-------- Given information

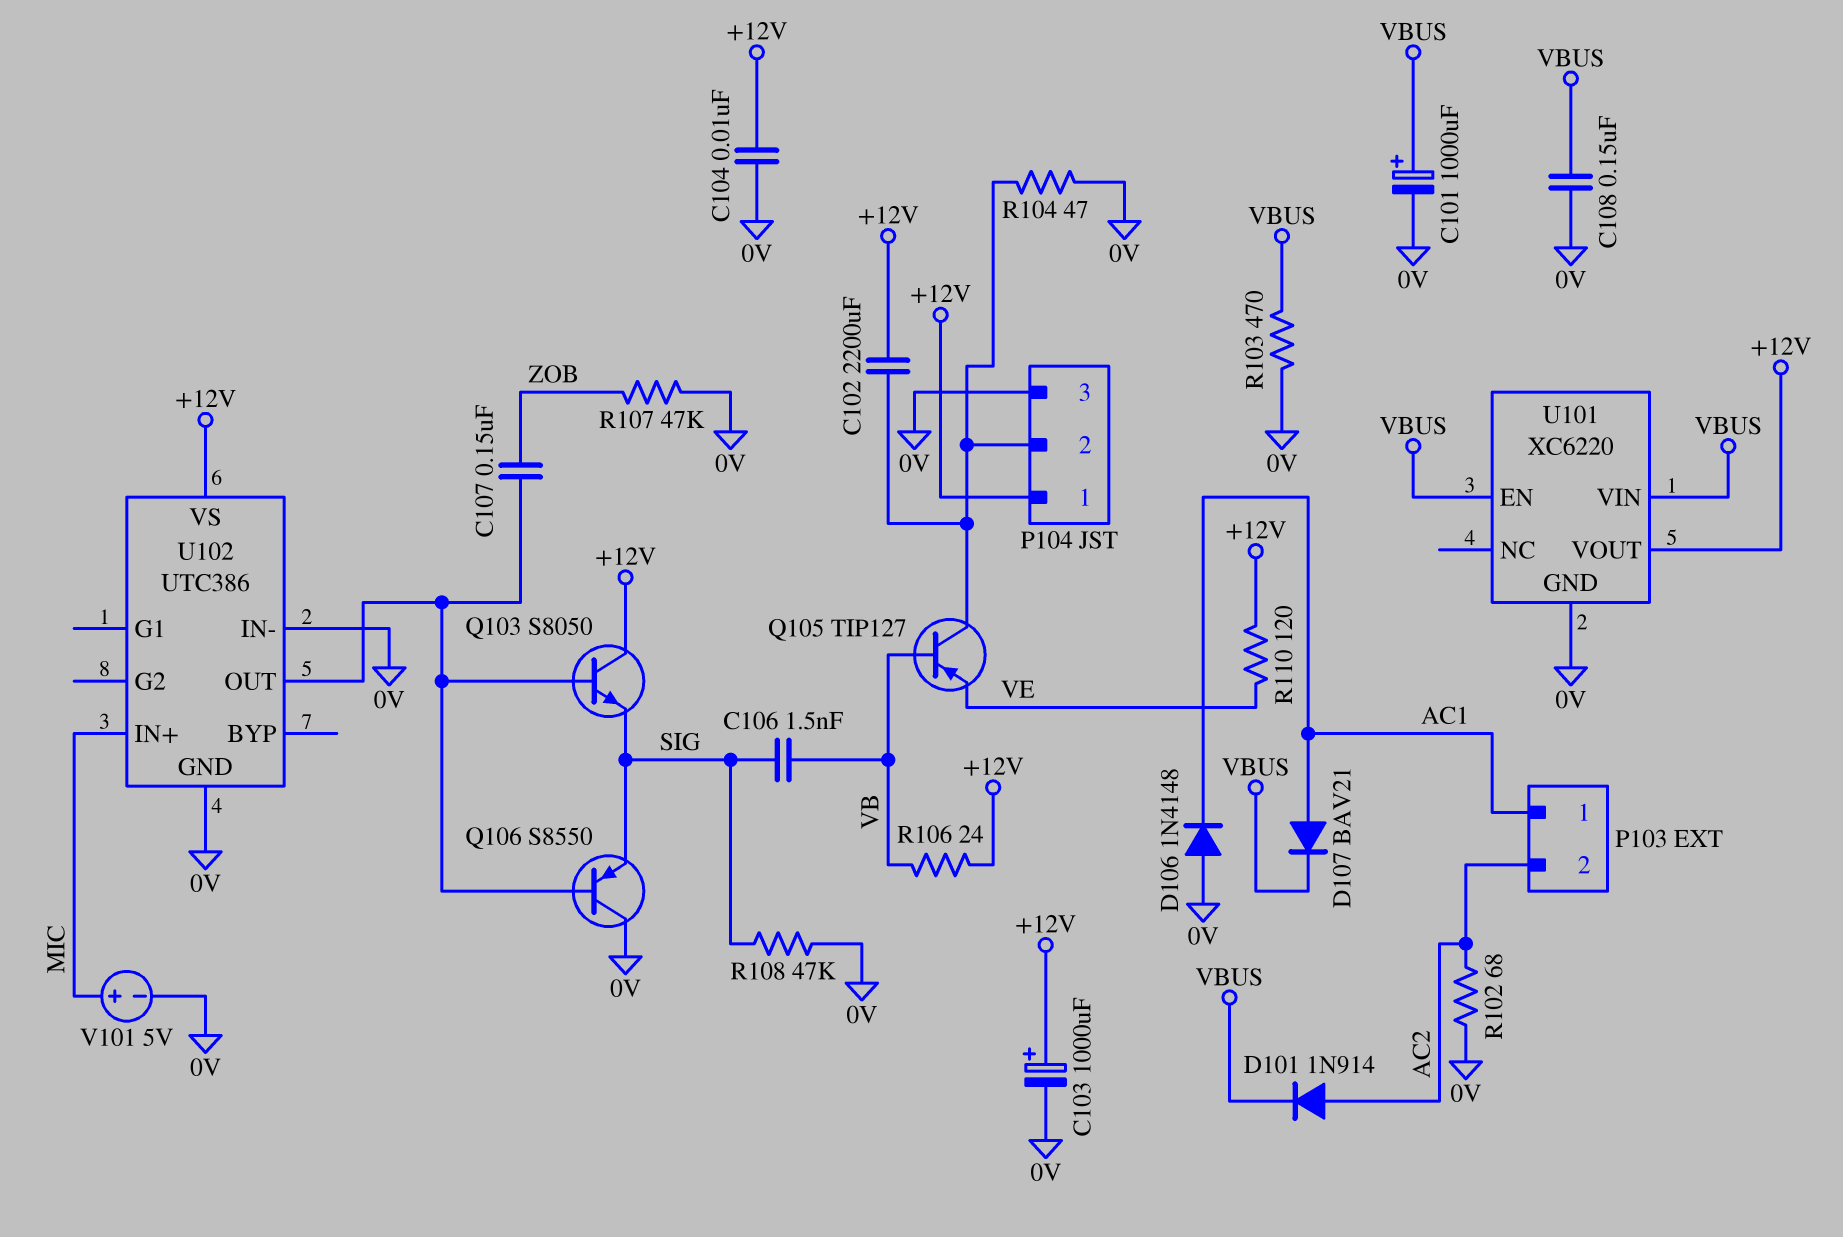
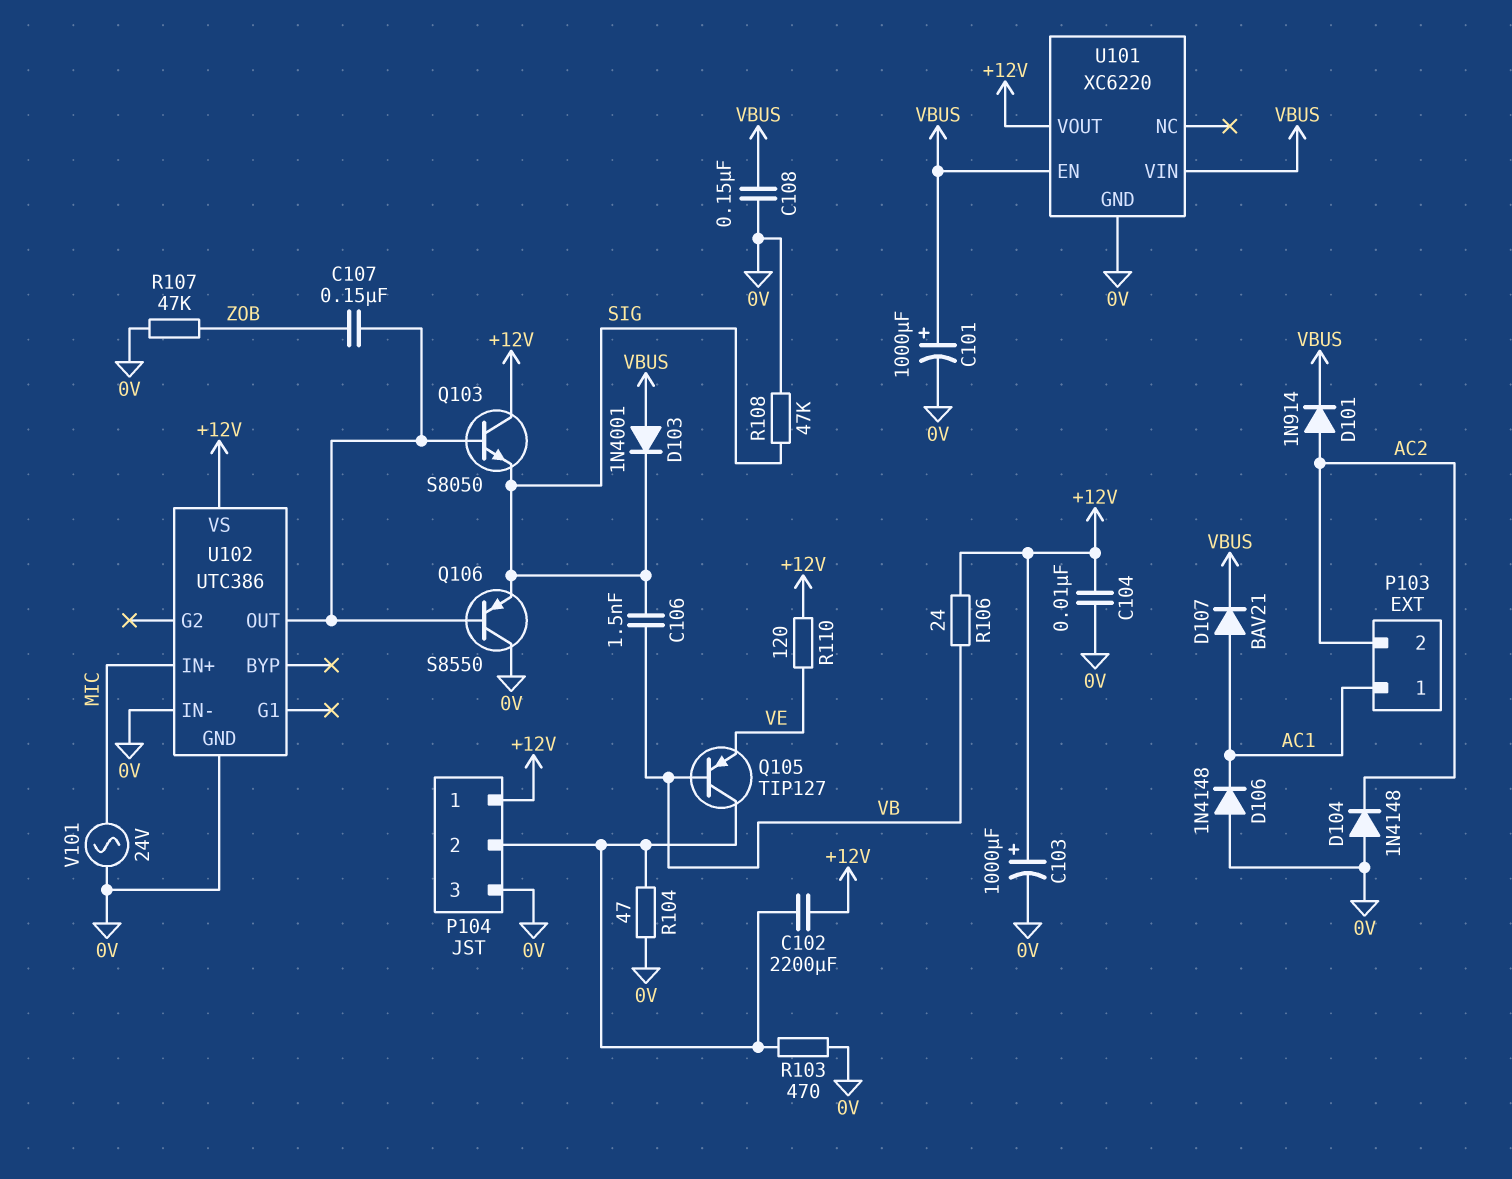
D103: none -> diode 1N4001 (A VBUS, K SIG)
D104: none -> diode 1N4148 (A 0V, K AC2)
R102: 68 (0V, AC2) -> none
R103: 470 (0V, VBUS) -> 470 (0V, P104/2)
V101: 5V (plus MIC, minus 0V) -> AC 24V (0V, MIC)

----------------

§ **Exercise**
Above are the records; copy them exactly without the pictures.

§ **Expected answer**
D103: none -> diode 1N4001 (A VBUS, K SIG)
D104: none -> diode 1N4148 (A 0V, K AC2)
R102: 68 (0V, AC2) -> none
R103: 470 (0V, VBUS) -> 470 (0V, P104/2)
V101: 5V (plus MIC, minus 0V) -> AC 24V (0V, MIC)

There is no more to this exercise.